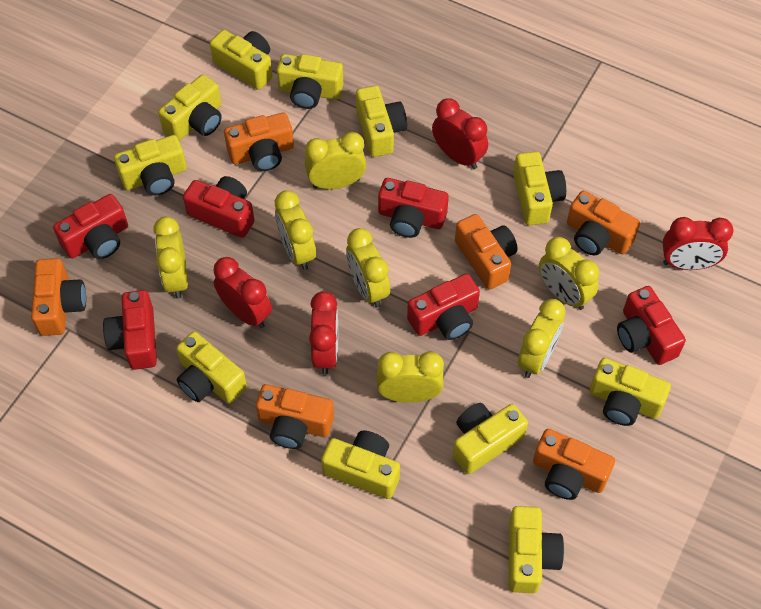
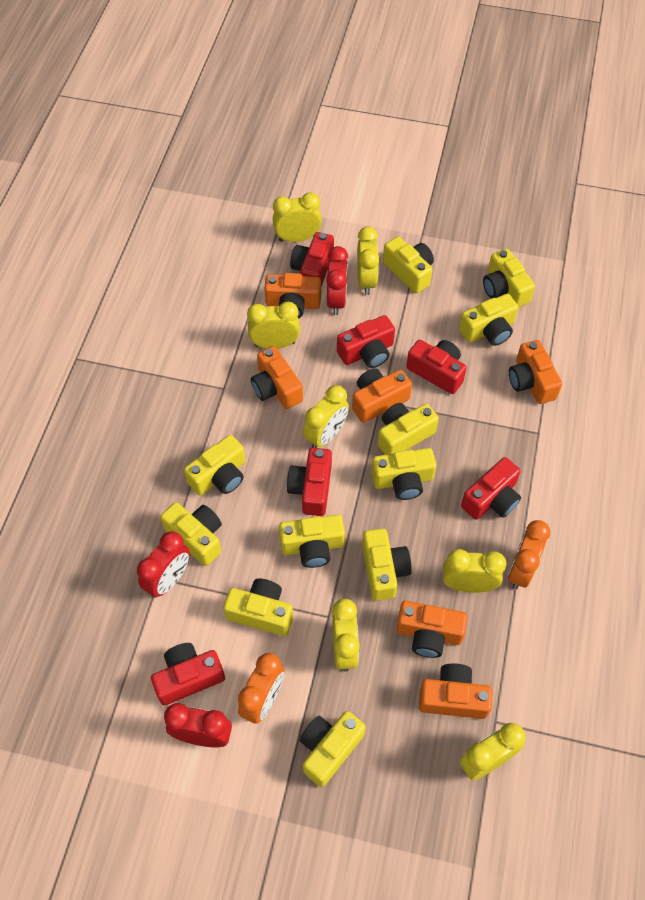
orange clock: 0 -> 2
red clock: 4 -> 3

* * *

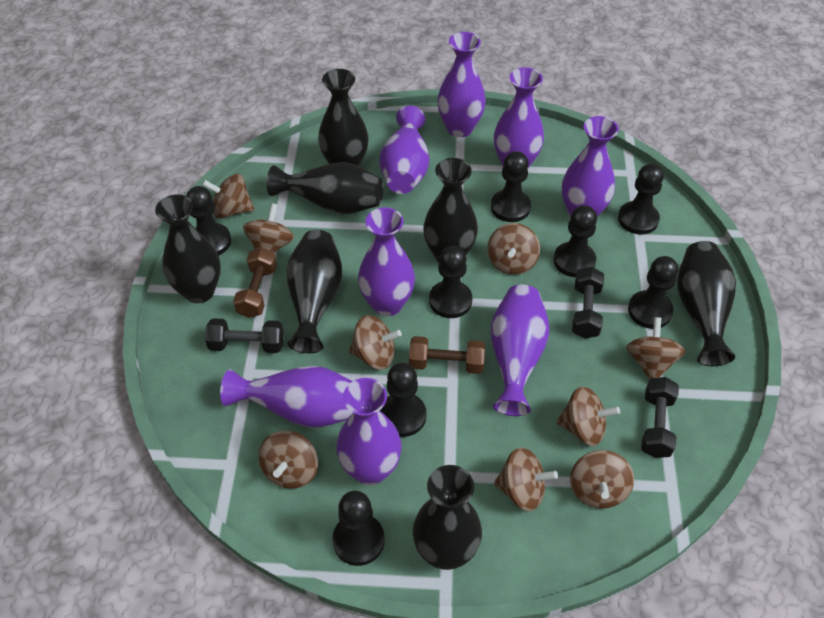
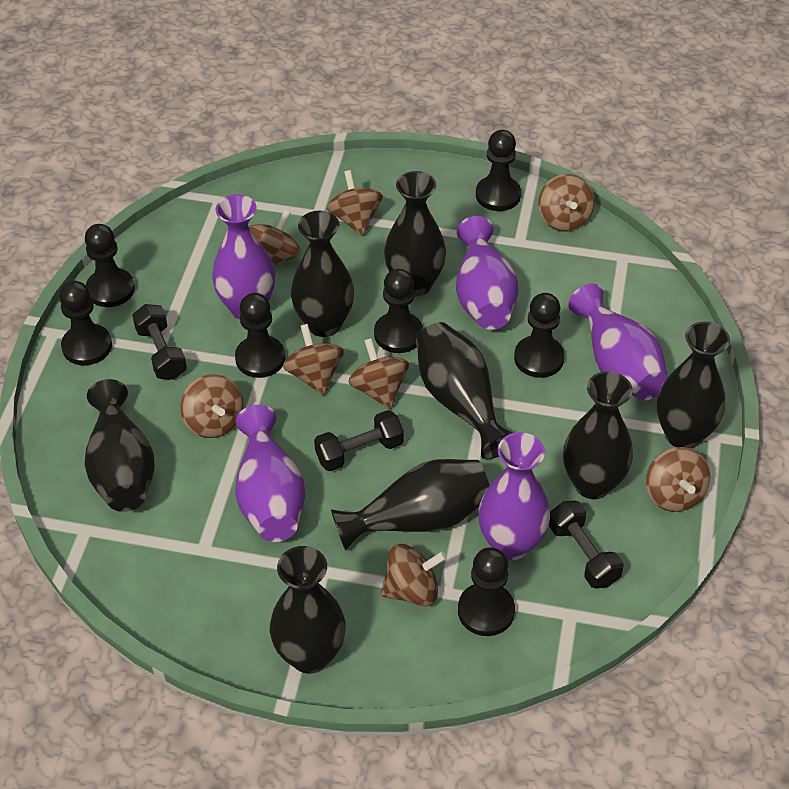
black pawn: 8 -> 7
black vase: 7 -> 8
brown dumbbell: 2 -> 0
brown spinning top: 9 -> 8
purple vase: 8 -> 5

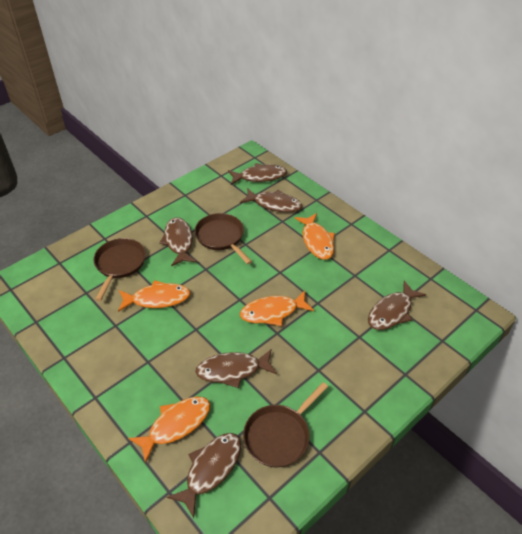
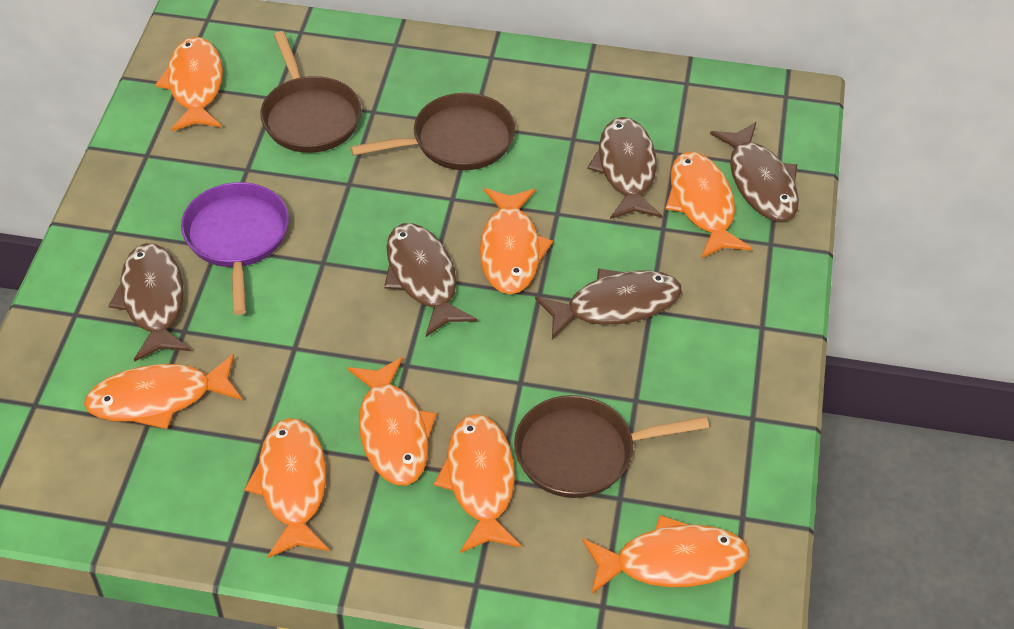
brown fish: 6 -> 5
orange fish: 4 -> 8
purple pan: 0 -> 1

* * *

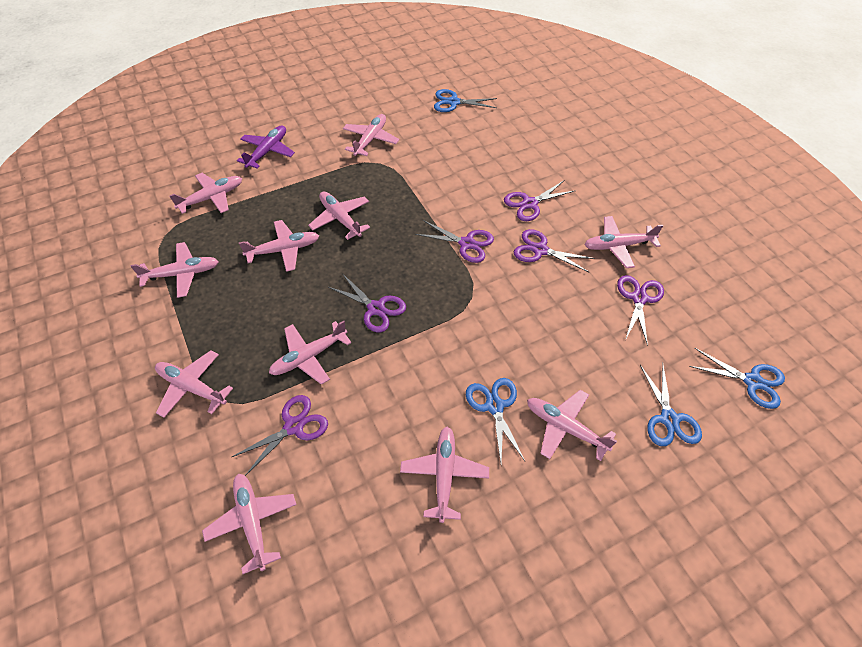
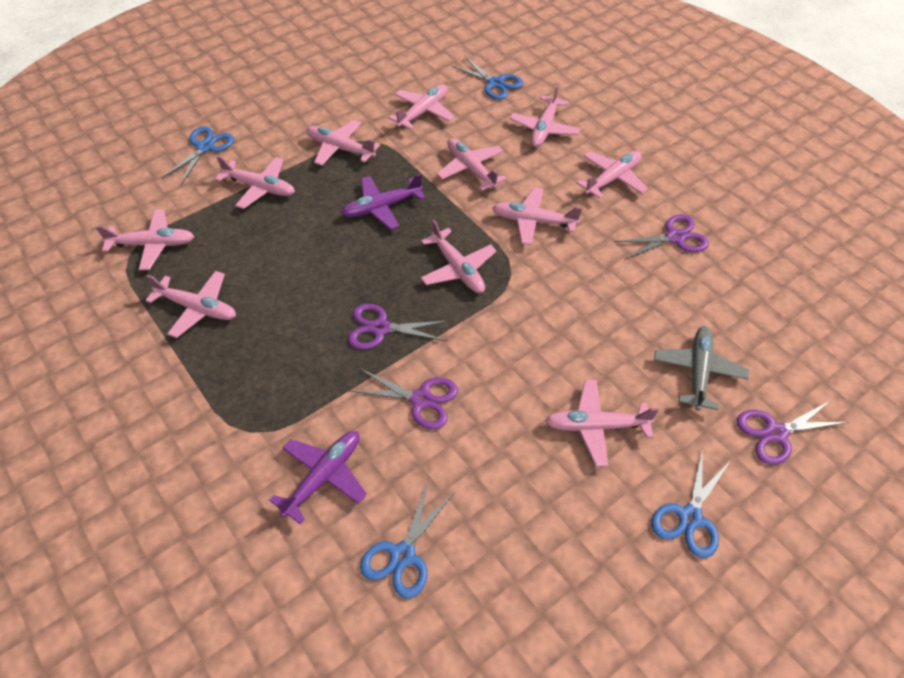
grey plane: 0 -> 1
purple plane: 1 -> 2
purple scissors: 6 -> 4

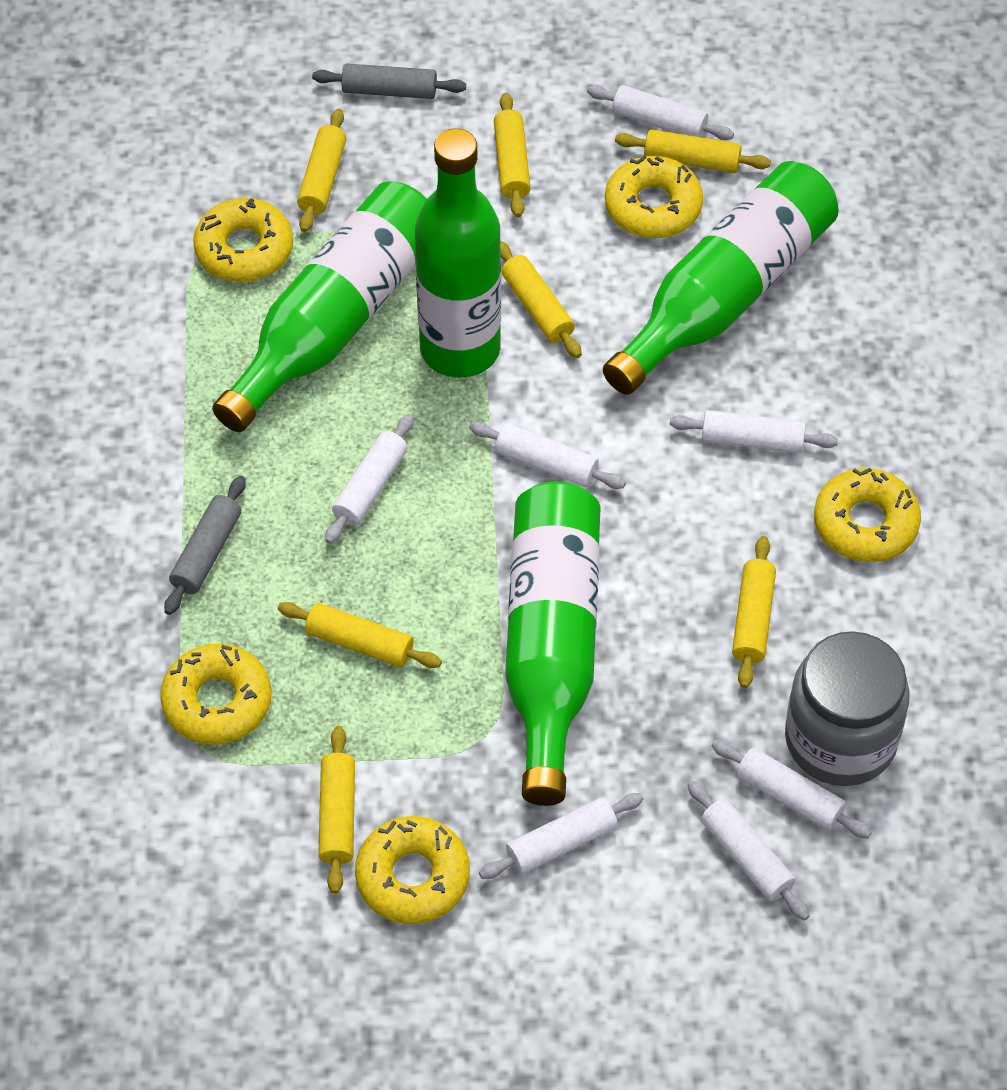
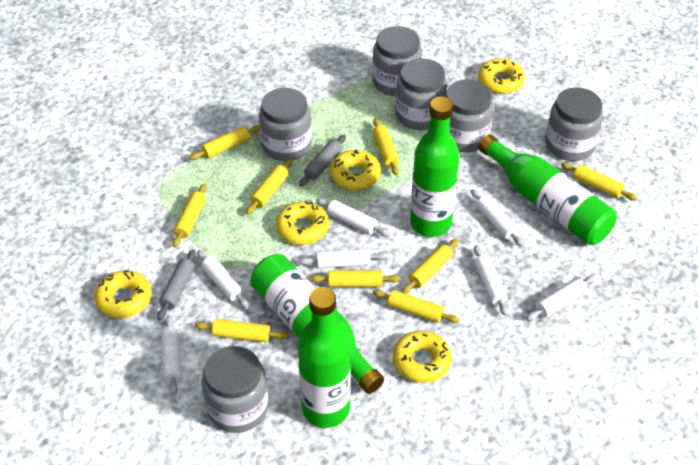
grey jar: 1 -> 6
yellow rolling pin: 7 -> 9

**WORK REQUEST:** Go down the entries above from the line containing "black pawn: 8 -> 7" to the line containing "purple pan: 0 -> 1" and write out each line exactly, leaving pictures out.

**PROBLEM SOLUTION:**
black pawn: 8 -> 7
black vase: 7 -> 8
brown dumbbell: 2 -> 0
brown spinning top: 9 -> 8
purple vase: 8 -> 5

brown fish: 6 -> 5
orange fish: 4 -> 8
purple pan: 0 -> 1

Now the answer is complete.